▼

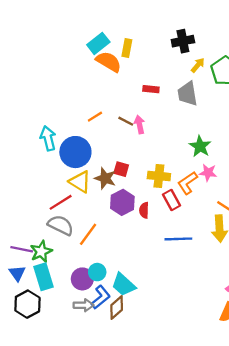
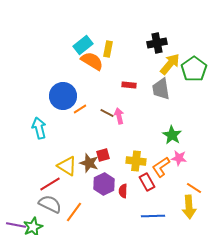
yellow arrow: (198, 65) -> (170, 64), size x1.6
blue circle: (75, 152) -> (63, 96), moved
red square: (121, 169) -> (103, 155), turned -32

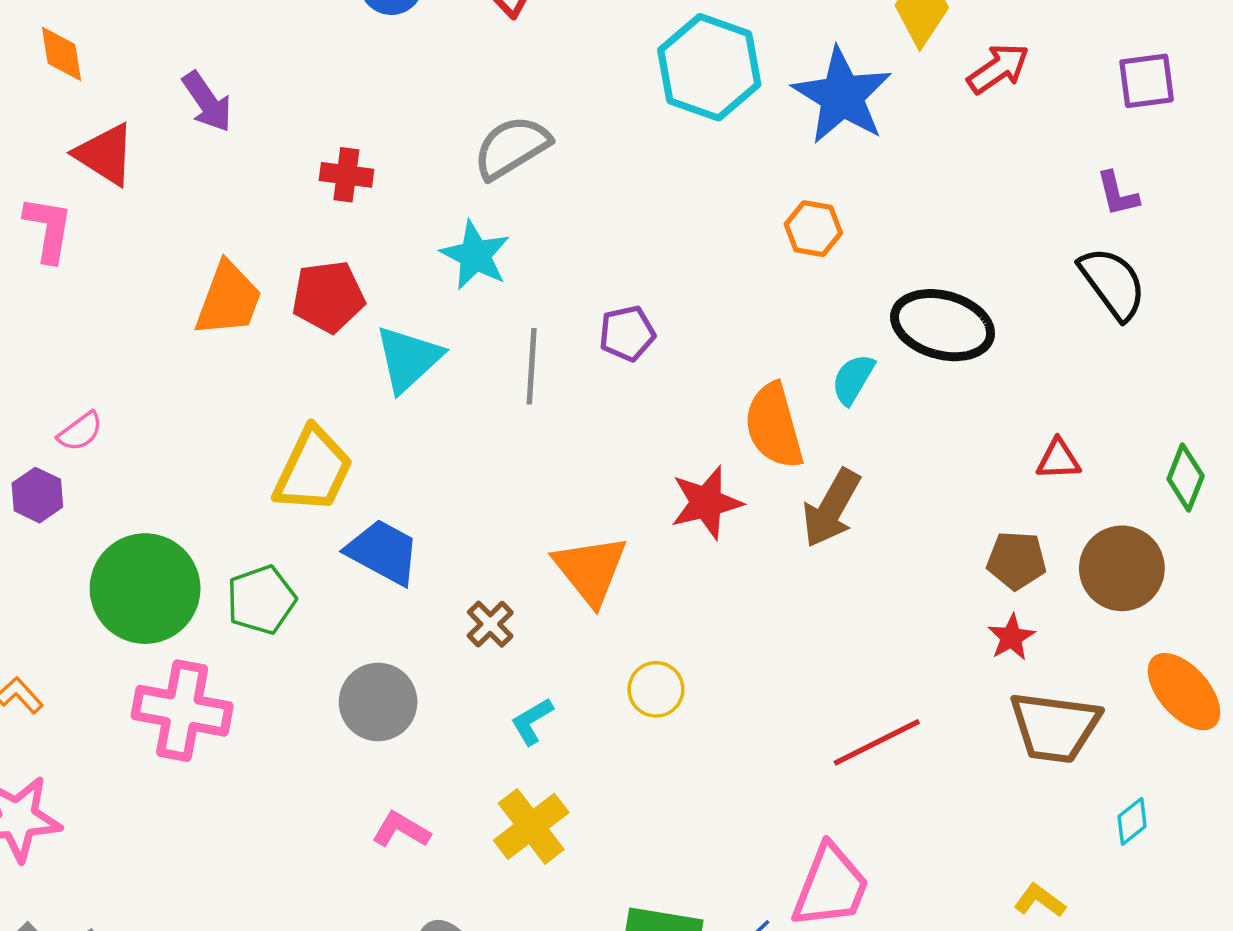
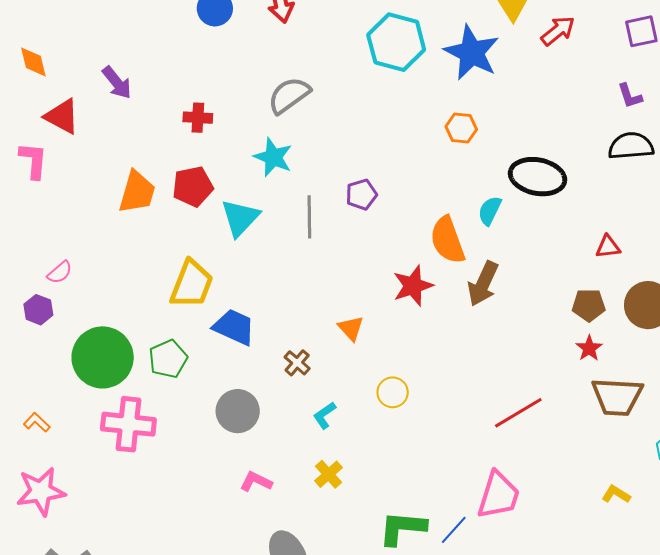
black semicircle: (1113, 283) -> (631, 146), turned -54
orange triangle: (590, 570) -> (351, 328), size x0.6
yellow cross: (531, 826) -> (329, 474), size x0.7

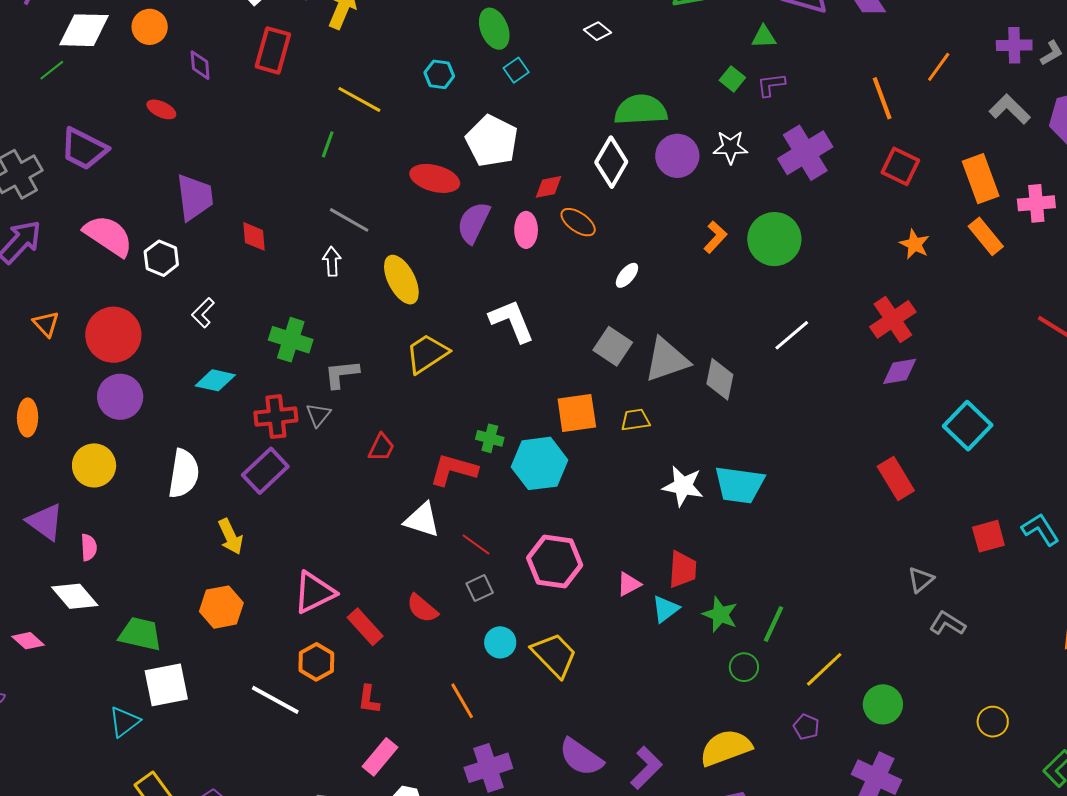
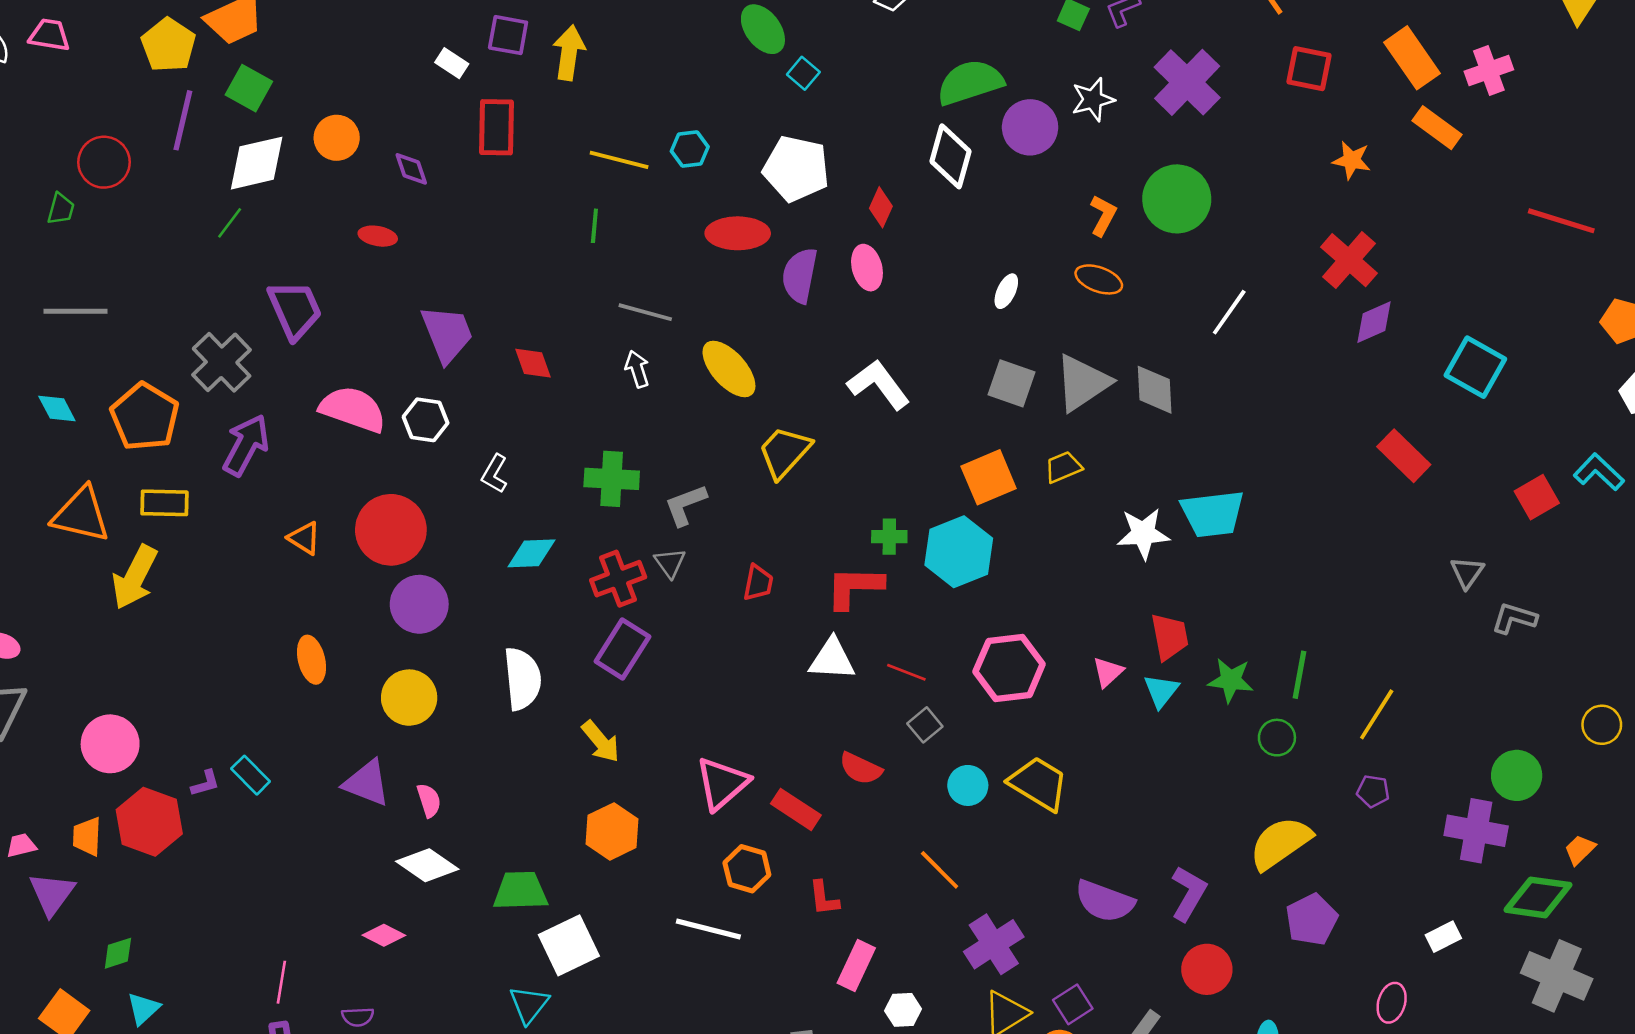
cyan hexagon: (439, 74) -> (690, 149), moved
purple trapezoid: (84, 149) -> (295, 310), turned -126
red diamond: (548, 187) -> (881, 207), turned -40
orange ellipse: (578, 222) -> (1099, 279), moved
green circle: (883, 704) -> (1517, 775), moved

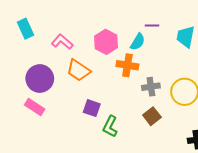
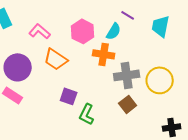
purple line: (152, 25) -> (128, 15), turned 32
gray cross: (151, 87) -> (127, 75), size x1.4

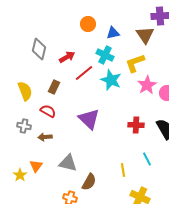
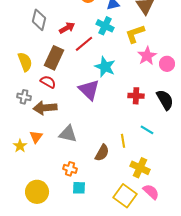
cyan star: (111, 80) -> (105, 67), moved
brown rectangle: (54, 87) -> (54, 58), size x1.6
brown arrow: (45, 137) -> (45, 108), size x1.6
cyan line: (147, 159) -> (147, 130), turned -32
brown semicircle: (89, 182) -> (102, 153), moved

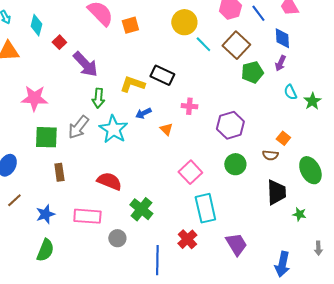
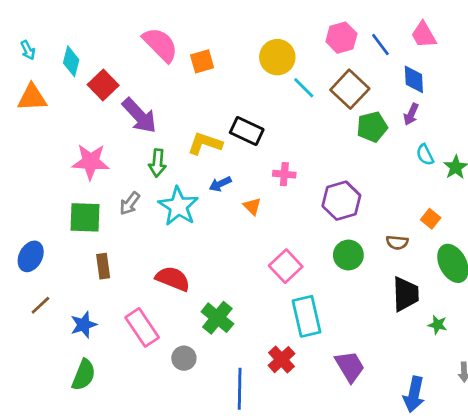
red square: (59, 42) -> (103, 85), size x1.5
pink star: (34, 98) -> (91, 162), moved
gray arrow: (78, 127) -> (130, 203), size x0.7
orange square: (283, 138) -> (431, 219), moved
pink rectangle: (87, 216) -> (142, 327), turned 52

▲

Required work:
Throughout the data above, copy all lines where the word "brown" is found.

Response area:
brown rectangle: (54, 87) -> (54, 58), size x1.6
brown arrow: (45, 137) -> (45, 108), size x1.6
brown semicircle: (89, 182) -> (102, 153), moved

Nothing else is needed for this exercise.